> _Exercise aim_
Each line in the material below, starting at the one that contains "green plate B7 level" and ending at the one that contains "none -> green plate J1:J3 level 1", should be repeated exactly; the pictures should not.

> _Provided entries_
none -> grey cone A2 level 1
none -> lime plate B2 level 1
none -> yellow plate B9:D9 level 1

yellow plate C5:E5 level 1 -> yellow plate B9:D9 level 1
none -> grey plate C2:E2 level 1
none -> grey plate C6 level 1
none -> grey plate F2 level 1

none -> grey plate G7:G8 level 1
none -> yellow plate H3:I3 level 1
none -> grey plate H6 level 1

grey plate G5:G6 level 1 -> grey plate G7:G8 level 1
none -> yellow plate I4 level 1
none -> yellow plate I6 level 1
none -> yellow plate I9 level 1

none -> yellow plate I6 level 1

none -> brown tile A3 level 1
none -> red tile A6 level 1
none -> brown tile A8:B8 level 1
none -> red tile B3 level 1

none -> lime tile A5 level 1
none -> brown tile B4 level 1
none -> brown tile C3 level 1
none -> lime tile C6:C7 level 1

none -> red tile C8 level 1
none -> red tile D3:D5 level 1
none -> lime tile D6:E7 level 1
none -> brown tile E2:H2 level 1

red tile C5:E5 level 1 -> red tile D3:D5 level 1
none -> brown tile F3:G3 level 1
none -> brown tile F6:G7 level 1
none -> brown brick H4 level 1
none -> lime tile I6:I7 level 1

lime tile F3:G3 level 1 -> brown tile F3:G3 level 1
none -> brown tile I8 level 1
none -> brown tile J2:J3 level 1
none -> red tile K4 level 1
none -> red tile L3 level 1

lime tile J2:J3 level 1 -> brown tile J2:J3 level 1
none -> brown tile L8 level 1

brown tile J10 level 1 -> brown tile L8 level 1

==

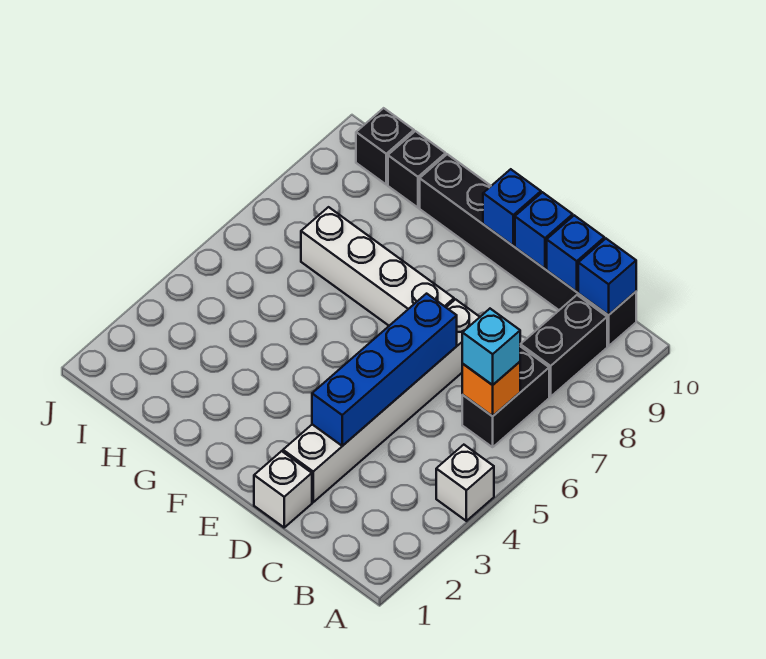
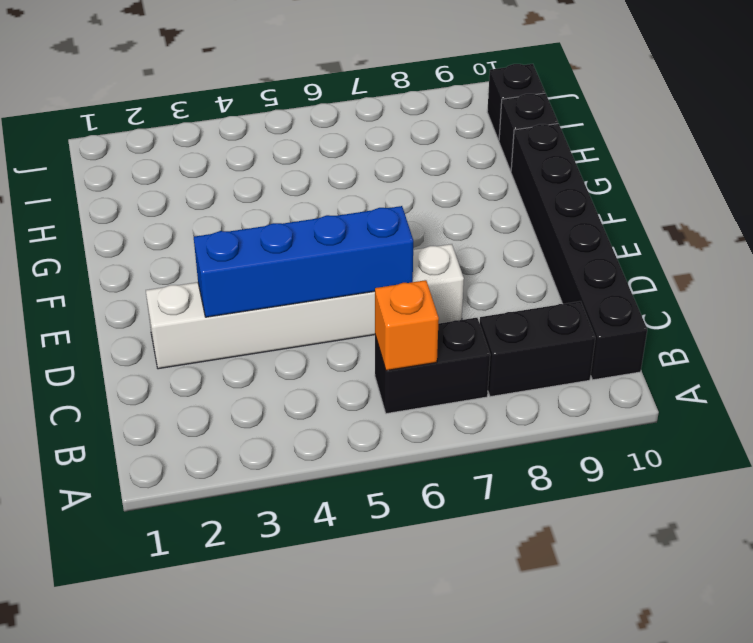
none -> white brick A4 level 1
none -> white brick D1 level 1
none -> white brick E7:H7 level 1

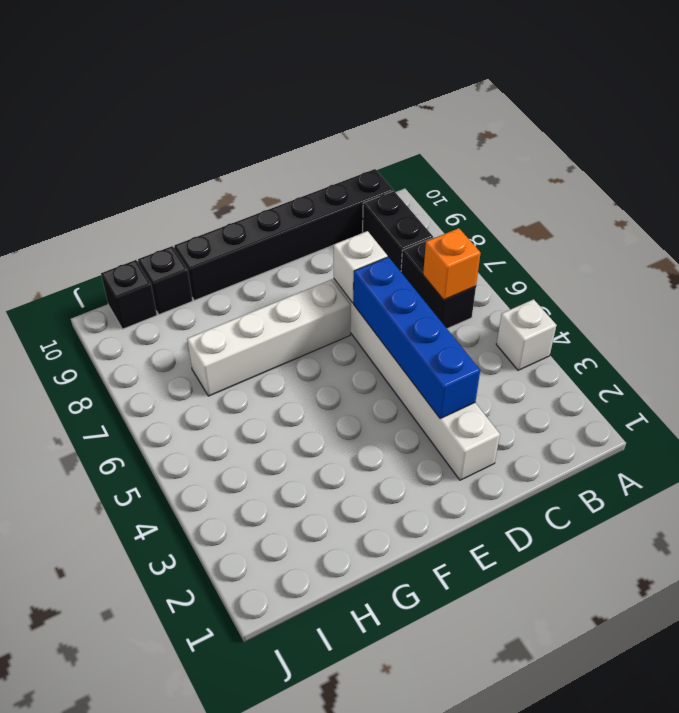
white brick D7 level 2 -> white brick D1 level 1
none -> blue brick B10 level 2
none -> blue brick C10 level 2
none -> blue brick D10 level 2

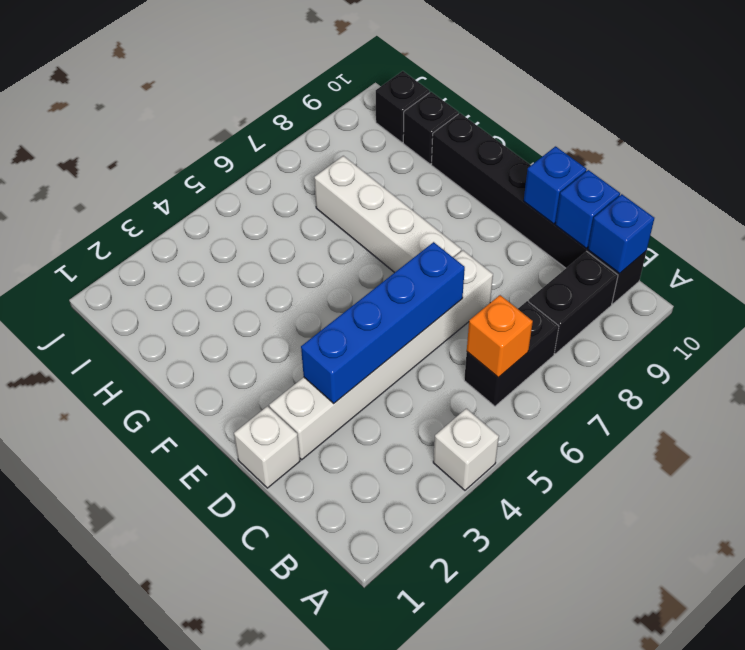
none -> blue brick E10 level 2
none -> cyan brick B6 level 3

---

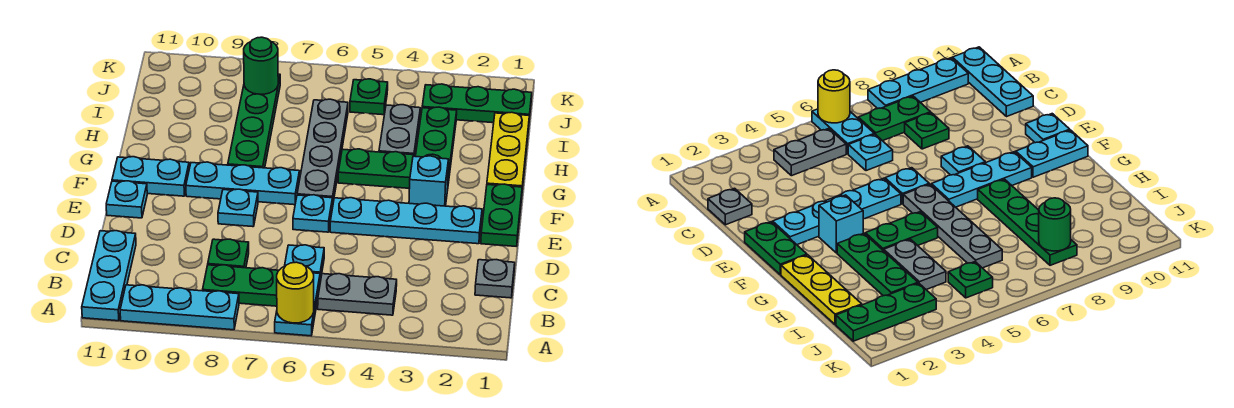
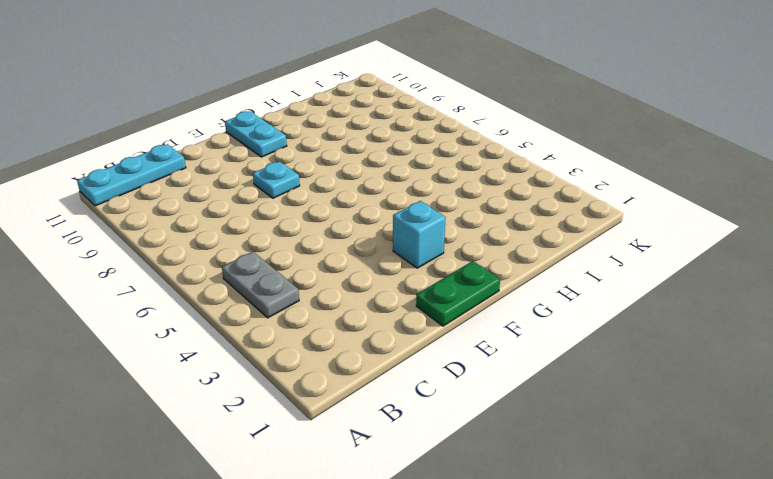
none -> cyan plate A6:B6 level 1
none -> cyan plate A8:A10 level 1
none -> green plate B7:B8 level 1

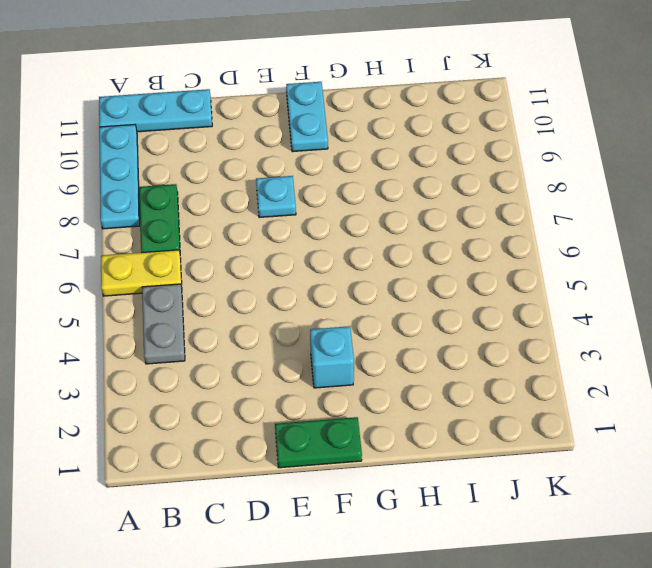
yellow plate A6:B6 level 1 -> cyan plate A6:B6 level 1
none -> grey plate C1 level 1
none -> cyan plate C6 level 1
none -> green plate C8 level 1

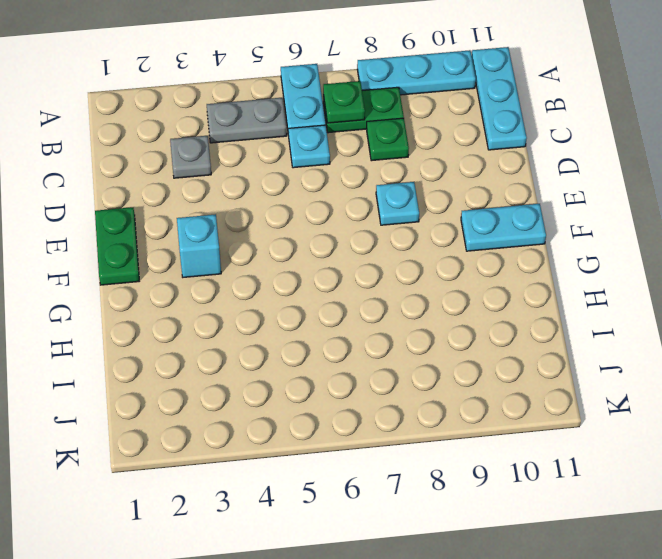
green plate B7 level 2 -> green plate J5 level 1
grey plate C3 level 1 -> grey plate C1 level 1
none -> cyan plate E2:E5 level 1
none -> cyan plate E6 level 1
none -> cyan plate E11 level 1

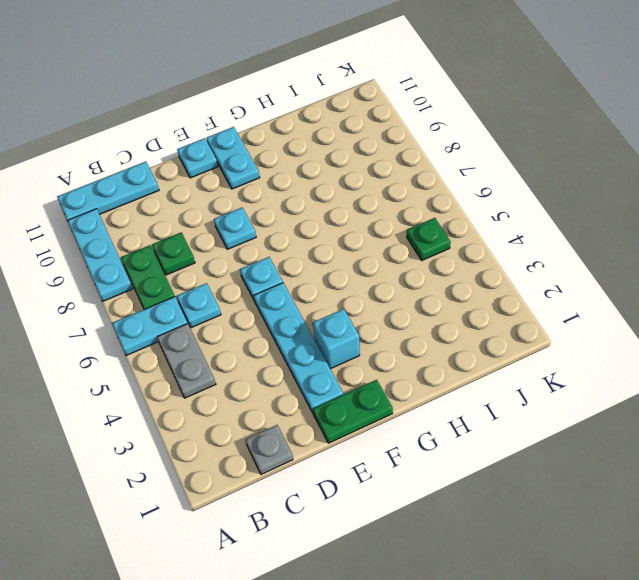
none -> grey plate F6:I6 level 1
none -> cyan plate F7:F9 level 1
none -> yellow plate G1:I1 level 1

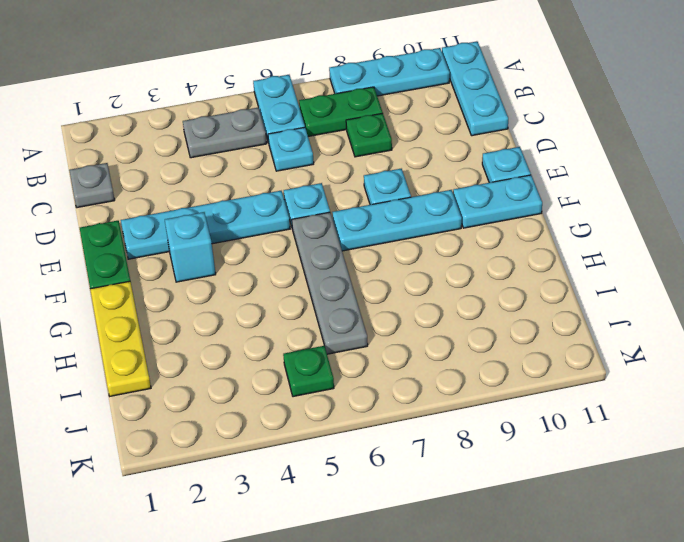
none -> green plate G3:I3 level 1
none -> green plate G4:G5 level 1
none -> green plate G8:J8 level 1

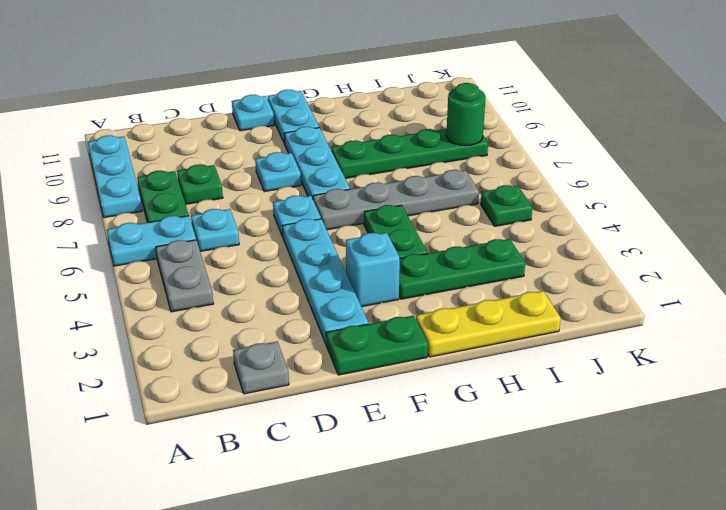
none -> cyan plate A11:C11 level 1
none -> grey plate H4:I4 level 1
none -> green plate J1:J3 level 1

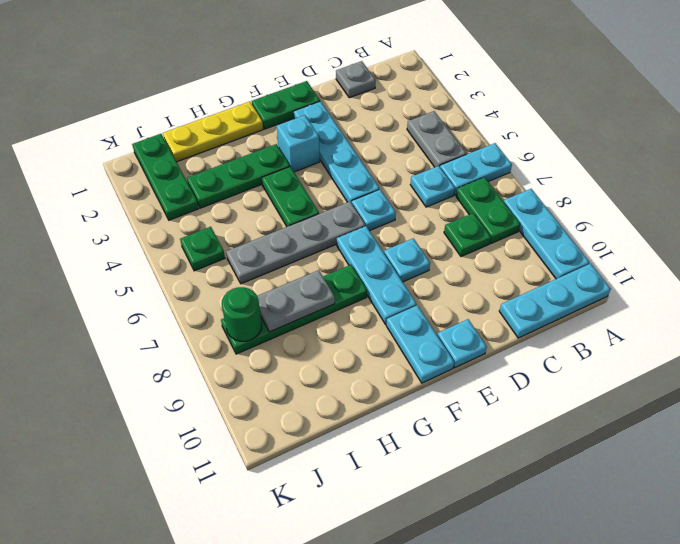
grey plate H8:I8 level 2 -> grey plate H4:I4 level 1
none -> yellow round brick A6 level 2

> _Answer box_
green plate B7 level 2 -> green plate J5 level 1
grey plate C3 level 1 -> grey plate C1 level 1
none -> cyan plate E2:E5 level 1
none -> cyan plate E6 level 1
none -> cyan plate E11 level 1

none -> grey plate F6:I6 level 1
none -> cyan plate F7:F9 level 1
none -> yellow plate G1:I1 level 1

none -> green plate G3:I3 level 1
none -> green plate G4:G5 level 1
none -> green plate G8:J8 level 1

none -> cyan plate A11:C11 level 1
none -> grey plate H4:I4 level 1
none -> green plate J1:J3 level 1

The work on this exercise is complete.